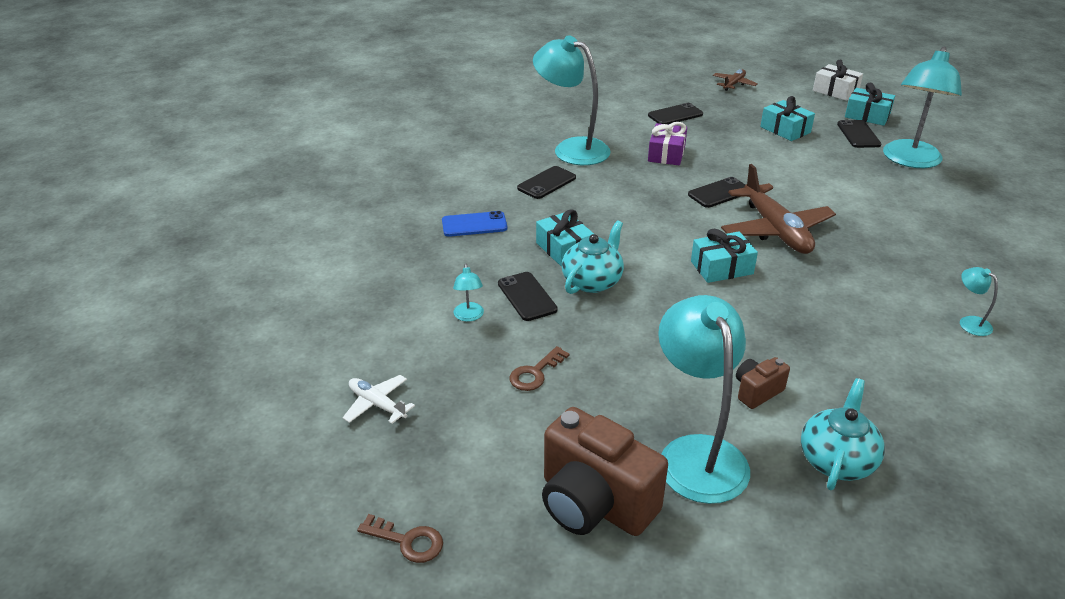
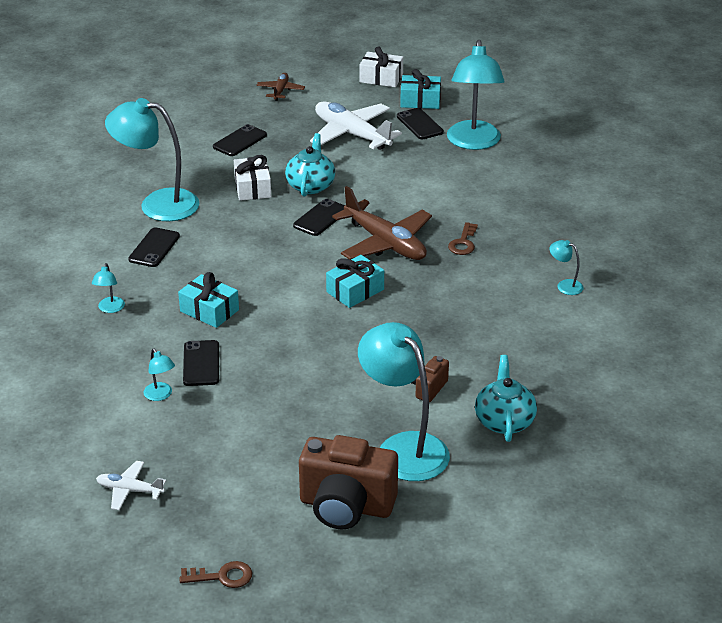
camera: 25 degrees left, 0 degrees up
blue phone [442,211,507,237] -> turquoise lamp [92,263,125,313]
black phone [498,272,558,321] -> black phone turned 45 degrees clockwise [183,340,219,386]
brown key [509,346,570,391] -> brown key moved to [448,222,478,255]
turquoise teapot [562,221,624,294] -> turquoise teapot moved to [285,133,335,197]
purple gift [648,122,687,165] -> white gift [234,155,271,201]
turquoise gift [760,96,815,141] -> white plane [310,101,402,150]

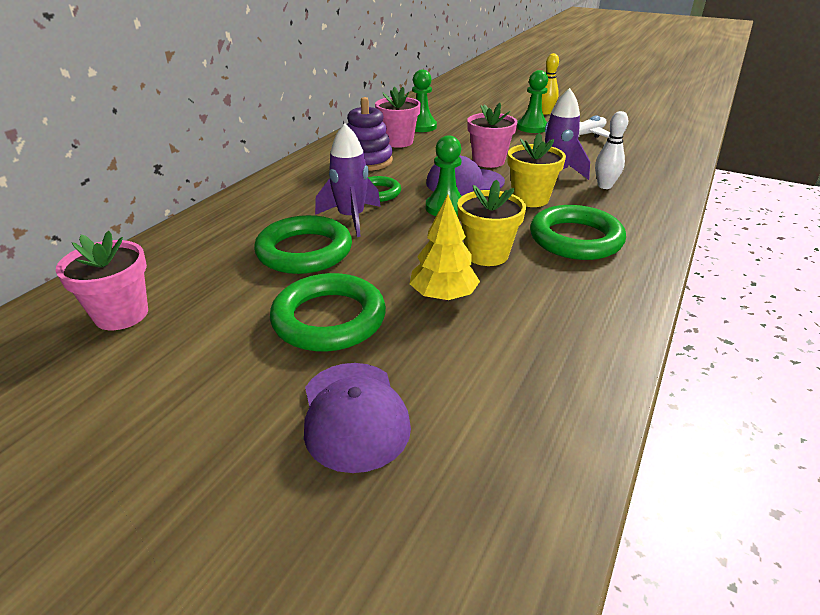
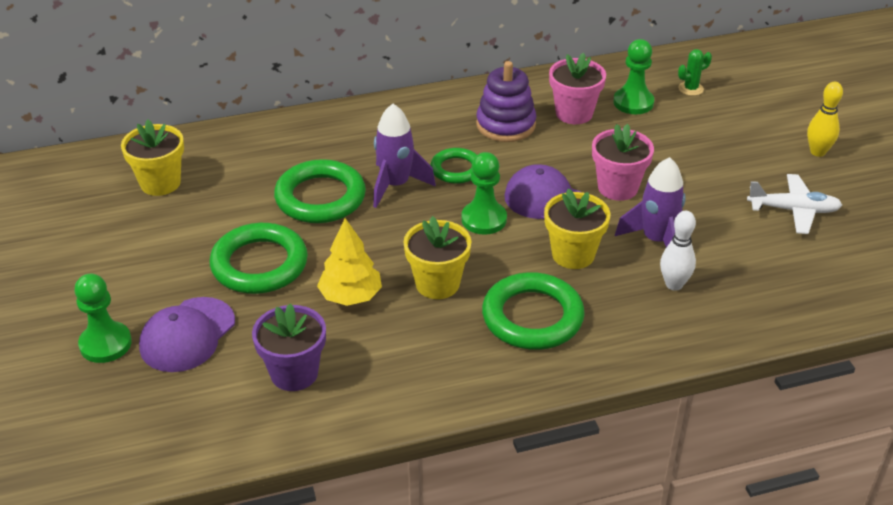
camera: 45 degrees right, 5 degrees up
pink flower pot [56,231,148,330] -> yellow flower pot [121,119,184,196]
green pawn [517,70,548,133] -> green pawn moved to [74,274,132,363]
none -> purple flower pot [252,304,326,391]
none -> green cactus [678,49,712,96]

════

● **ABOUT THIS TASK**
Read through the listing and copy each line in which the word "gift" occurs.

● **OUTPUT FOR THIS EXERCISE**
purple gift [648,122,687,165] -> white gift [234,155,271,201]
turquoise gift [760,96,815,141] -> white plane [310,101,402,150]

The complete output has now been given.